--- DATA SHOWN ---
□ □ □ □

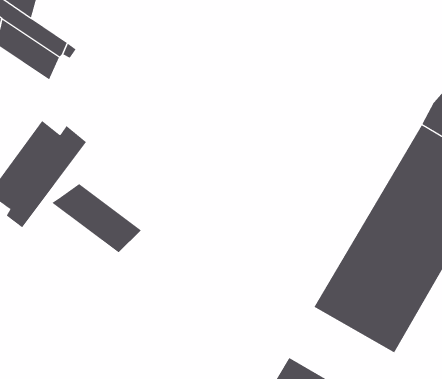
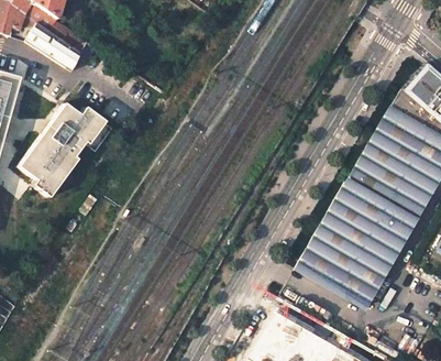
building: [51,183,142,253] -> none

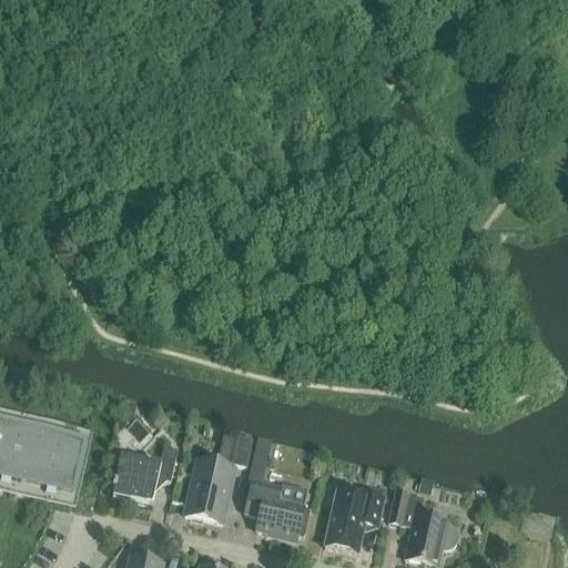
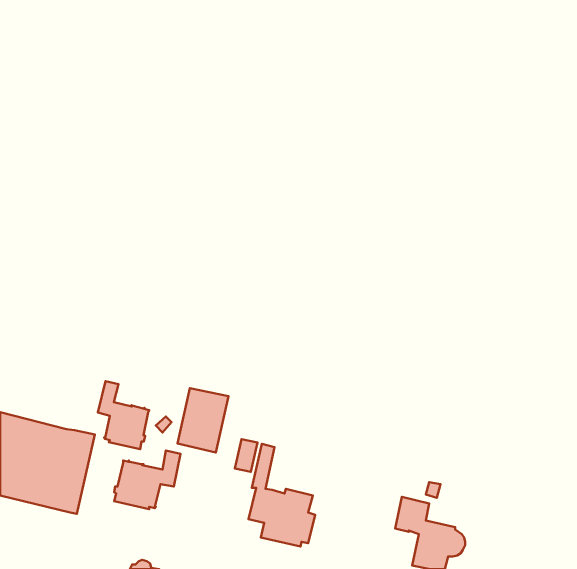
building: none -> [98,381,149,449]
building: [184,457,234,520] -> [178,388,228,453]
building: [324,487,384,550] -> none

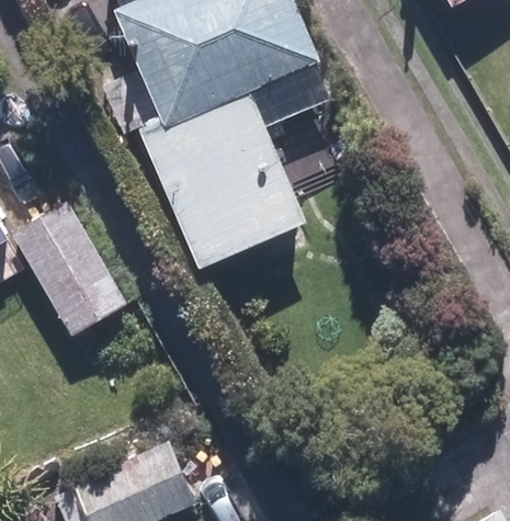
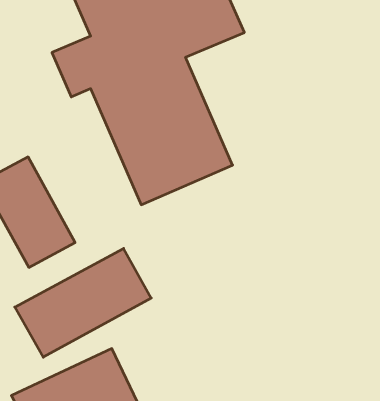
building: none -> [15,248,151,357]

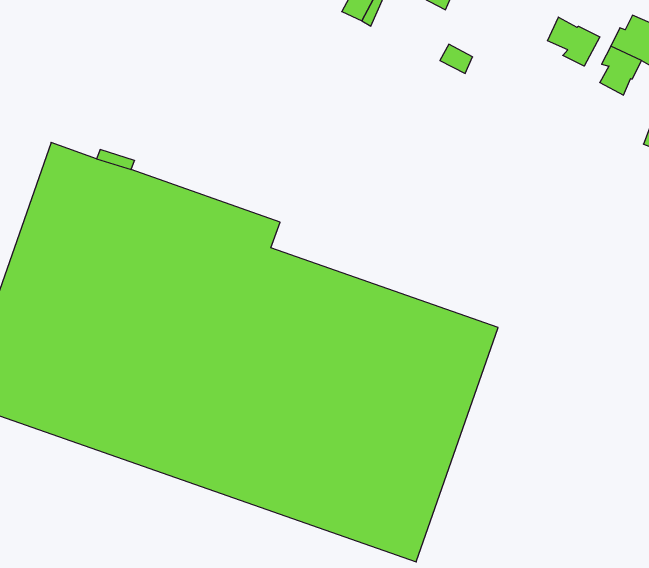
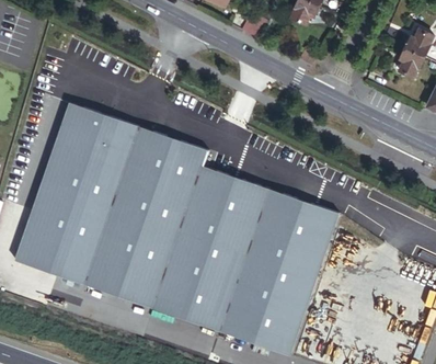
building: [548,17,600,66] -> none

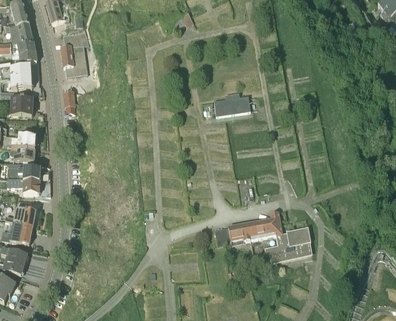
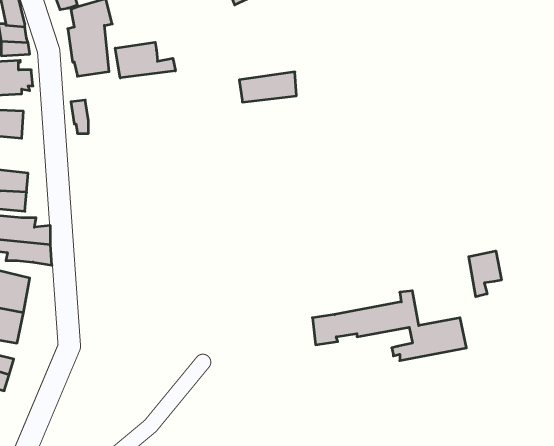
building: none -> [115,42,175,78]
building: [214,95,250,114] -> [239,72,296,102]
building: none -> [469,251,501,297]

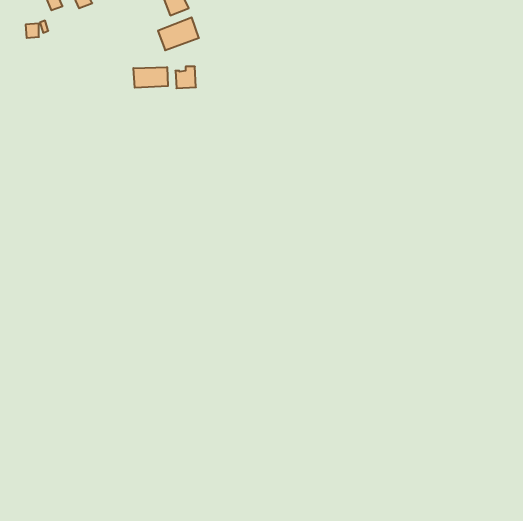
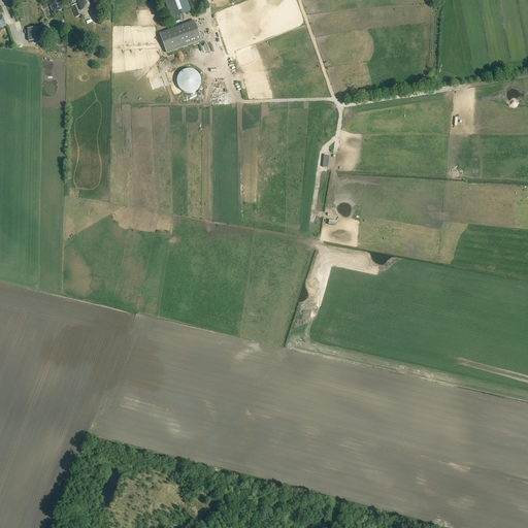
building: [133,67,168,88] -> none

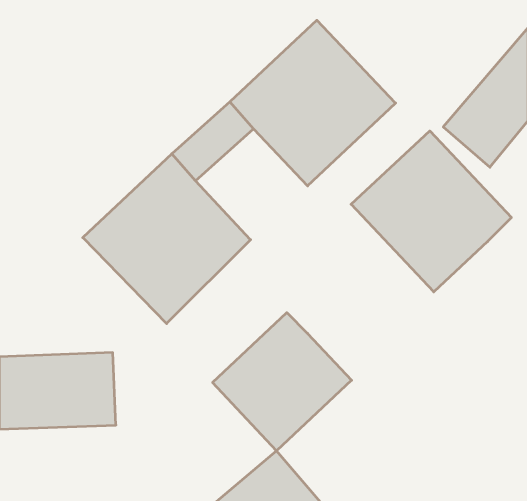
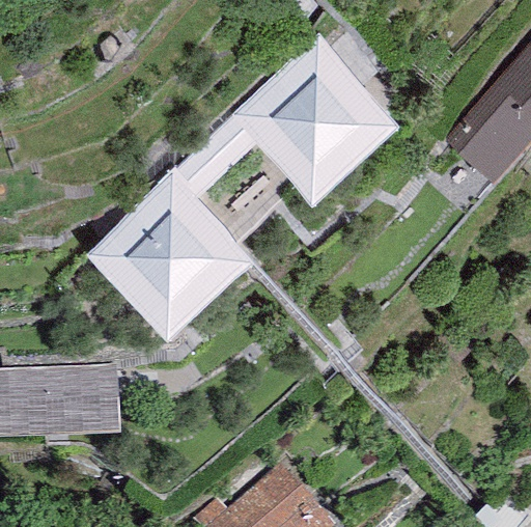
building: [351,131,511,292] -> none
building: [213,313,352,451] -> none

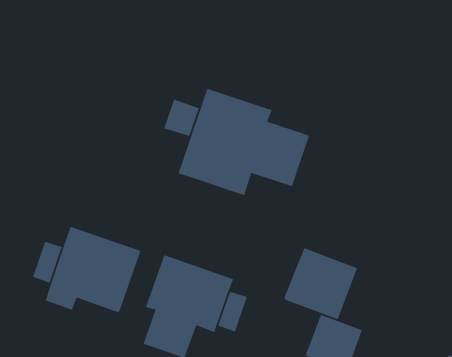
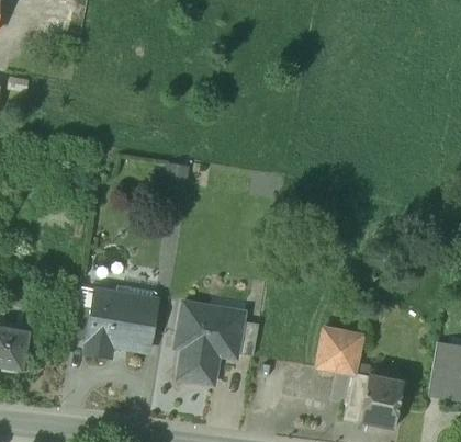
building: [177,88,310,196] -> none
building: [283,247,358,320] -> none

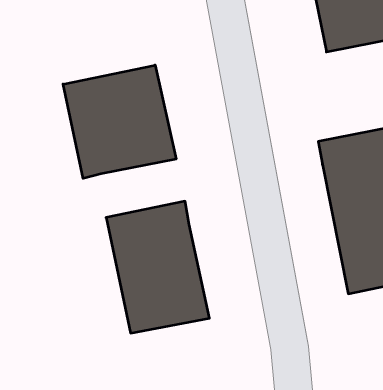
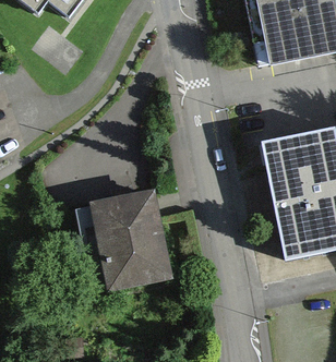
building: [63,65,176,178] -> none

□ □ □ □

--- GOAL OF THE EXERCISE ---
Take the line that contains "building: [548,17,600,66] -> none" and all lines after it to the end of the material above, and copy them verbatim without any images.

--- FINISHED TASK ---
building: [548,17,600,66] -> none

building: none -> [115,42,175,78]
building: [214,95,250,114] -> [239,72,296,102]
building: none -> [469,251,501,297]

building: [133,67,168,88] -> none

building: [351,131,511,292] -> none
building: [213,313,352,451] -> none

building: [177,88,310,196] -> none
building: [283,247,358,320] -> none

building: [63,65,176,178] -> none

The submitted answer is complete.